# Exercise goal
The answer must consist of each line below that contains the string "diode".

# Source material
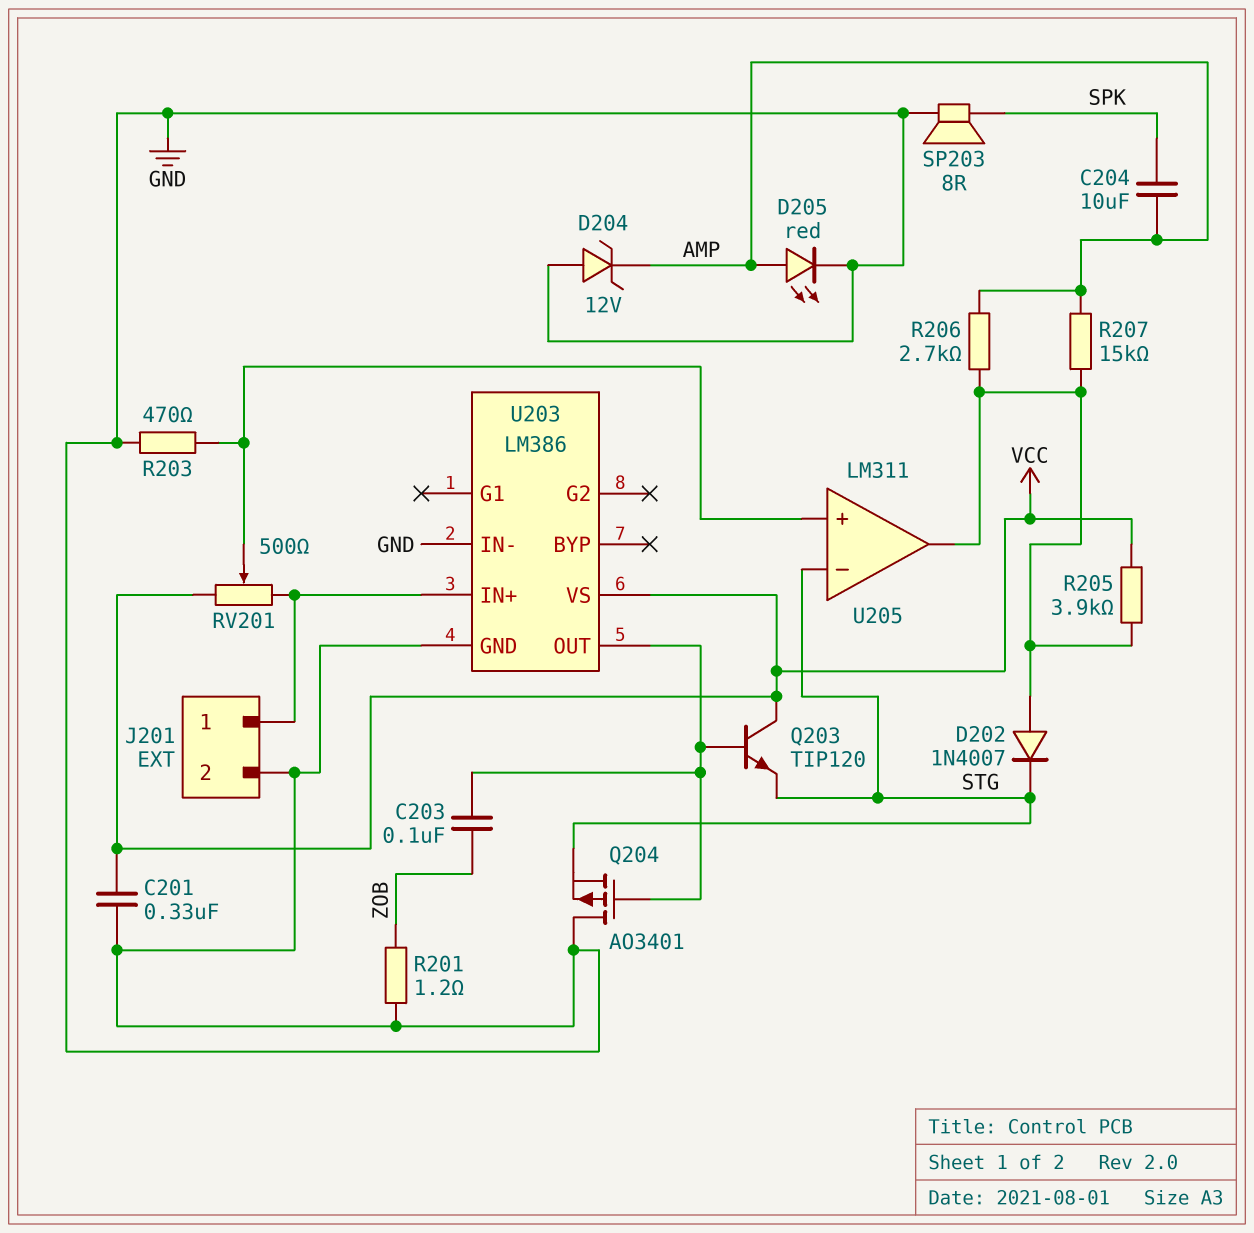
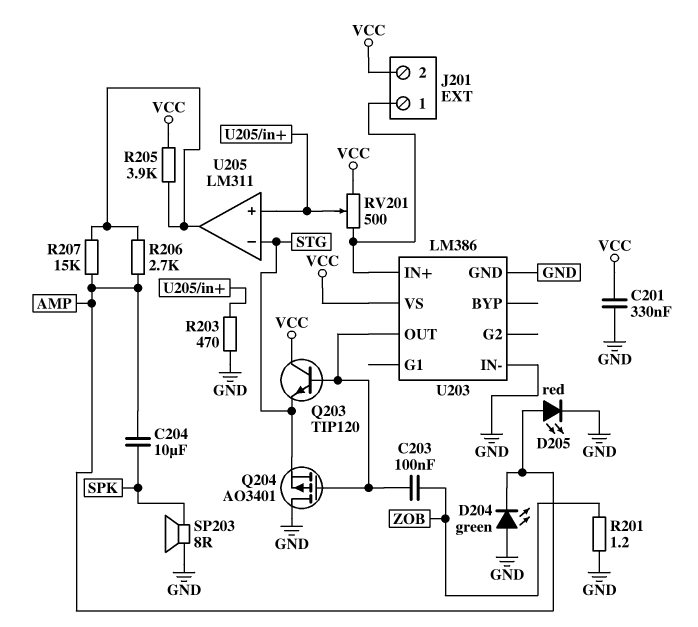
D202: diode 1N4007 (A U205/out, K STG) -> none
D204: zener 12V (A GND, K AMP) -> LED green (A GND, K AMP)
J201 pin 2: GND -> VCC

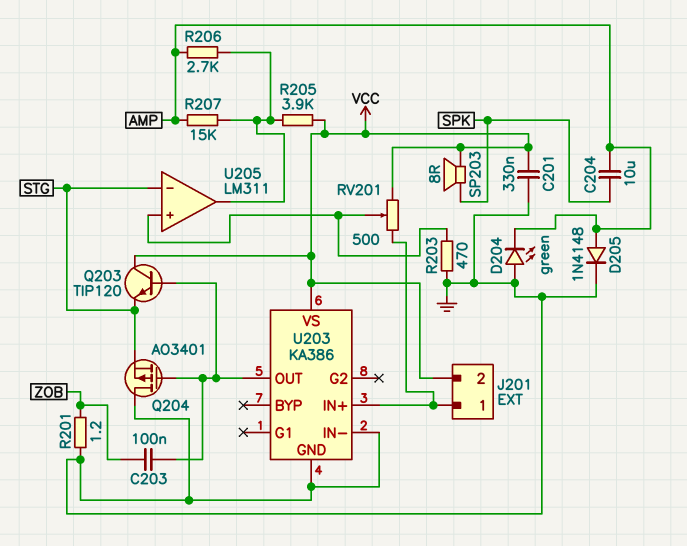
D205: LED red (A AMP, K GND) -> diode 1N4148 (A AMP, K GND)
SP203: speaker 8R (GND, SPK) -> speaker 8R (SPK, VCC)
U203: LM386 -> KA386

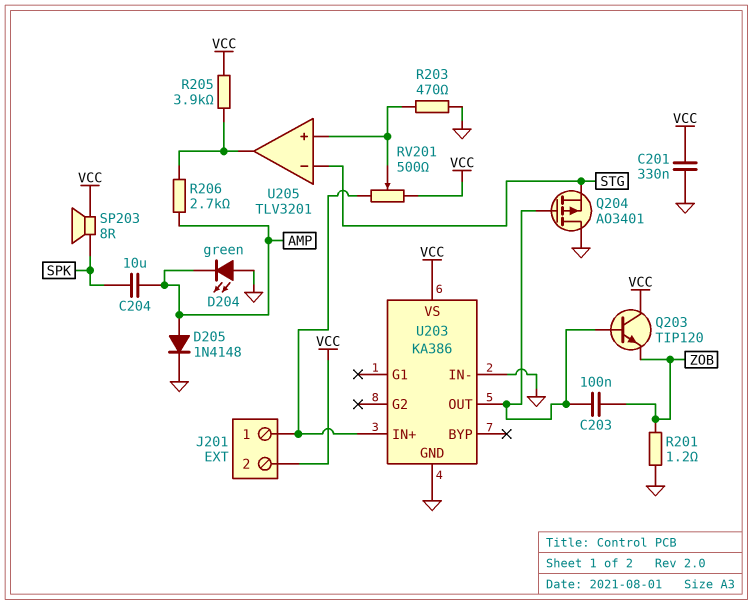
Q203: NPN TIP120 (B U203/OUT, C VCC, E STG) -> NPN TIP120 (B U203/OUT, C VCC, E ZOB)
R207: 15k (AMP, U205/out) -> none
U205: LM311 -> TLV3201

# Written answer
D202: diode 1N4007 (A U205/out, K STG) -> none
D205: LED red (A AMP, K GND) -> diode 1N4148 (A AMP, K GND)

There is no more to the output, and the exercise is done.